Collection entries
****************

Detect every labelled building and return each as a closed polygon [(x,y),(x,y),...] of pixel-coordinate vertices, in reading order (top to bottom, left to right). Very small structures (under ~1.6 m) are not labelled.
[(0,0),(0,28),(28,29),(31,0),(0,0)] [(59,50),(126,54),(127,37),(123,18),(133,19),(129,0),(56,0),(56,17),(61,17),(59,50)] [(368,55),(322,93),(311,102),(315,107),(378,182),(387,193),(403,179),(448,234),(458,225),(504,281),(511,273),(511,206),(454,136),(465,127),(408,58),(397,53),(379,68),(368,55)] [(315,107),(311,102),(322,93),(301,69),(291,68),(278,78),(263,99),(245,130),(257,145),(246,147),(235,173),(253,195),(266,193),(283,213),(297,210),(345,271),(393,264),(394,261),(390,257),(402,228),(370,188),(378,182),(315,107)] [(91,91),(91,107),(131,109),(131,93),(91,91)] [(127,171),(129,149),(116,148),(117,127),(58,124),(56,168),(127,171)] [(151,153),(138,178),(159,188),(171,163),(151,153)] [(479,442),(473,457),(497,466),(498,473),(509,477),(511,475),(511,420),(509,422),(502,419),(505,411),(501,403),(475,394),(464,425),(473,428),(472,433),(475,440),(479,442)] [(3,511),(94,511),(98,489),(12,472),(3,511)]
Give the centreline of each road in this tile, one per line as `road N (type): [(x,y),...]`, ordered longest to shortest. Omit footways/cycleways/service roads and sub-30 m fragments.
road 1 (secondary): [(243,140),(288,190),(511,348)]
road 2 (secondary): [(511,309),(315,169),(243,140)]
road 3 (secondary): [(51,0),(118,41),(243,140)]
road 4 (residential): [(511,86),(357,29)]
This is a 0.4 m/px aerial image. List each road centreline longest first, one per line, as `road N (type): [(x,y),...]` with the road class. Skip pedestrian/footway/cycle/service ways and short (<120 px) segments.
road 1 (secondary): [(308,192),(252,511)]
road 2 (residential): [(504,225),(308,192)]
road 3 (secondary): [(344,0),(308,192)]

****************

* [Your goal]: Lay out each line of the entries above as a JSON array of strings, one string per line, with blank lines omitted.

* [Expected answer]:
[
  "Detect every labelled building and return each as a closed polygon [(x,y),(x,y),...] of pixel-coordinate vertices, in reading order (top to bottom, left to right). Very small structures (under ~1.6 m) are not labelled.",
  "[(0,0),(0,28),(28,29),(31,0),(0,0)] [(59,50),(126,54),(127,37),(123,18),(133,19),(129,0),(56,0),(56,17),(61,17),(59,50)] [(368,55),(322,93),(311,102),(315,107),(378,182),(387,193),(403,179),(448,234),(458,225),(504,281),(511,273),(511,206),(454,136),(465,127),(408,58),(397,53),(379,68),(368,55)] [(315,107),(311,102),(322,93),(301,69),(291,68),(278,78),(263,99),(245,130),(257,145),(246,147),(235,173),(253,195),(266,193),(283,213),(297,210),(345,271),(393,264),(394,261),(390,257),(402,228),(370,188),(378,182),(315,107)] [(91,91),(91,107),(131,109),(131,93),(91,91)] [(127,171),(129,149),(116,148),(117,127),(58,124),(56,168),(127,171)] [(151,153),(138,178),(159,188),(171,163),(151,153)] [(479,442),(473,457),(497,466),(498,473),(509,477),(511,475),(511,420),(509,422),(502,419),(505,411),(501,403),(475,394),(464,425),(473,428),(472,433),(475,440),(479,442)] [(3,511),(94,511),(98,489),(12,472),(3,511)]",
  "Give the centreline of each road in this tile, one per line as `road N (type): [(x,y),...]`, ordered longest to shortest. Omit footways/cycleways/service roads and sub-30 m fragments.",
  "road 1 (secondary): [(243,140),(288,190),(511,348)]",
  "road 2 (secondary): [(511,309),(315,169),(243,140)]",
  "road 3 (secondary): [(51,0),(118,41),(243,140)]",
  "road 4 (residential): [(511,86),(357,29)]",
  "This is a 0.4 m/px aerial image. List each road centreline longest first, one per line, as `road N (type): [(x,y),...]` with the road class. Skip pedestrian/footway/cycle/service ways and short (<120 px) segments.",
  "road 1 (secondary): [(308,192),(252,511)]",
  "road 2 (residential): [(504,225),(308,192)]",
  "road 3 (secondary): [(344,0),(308,192)]"
]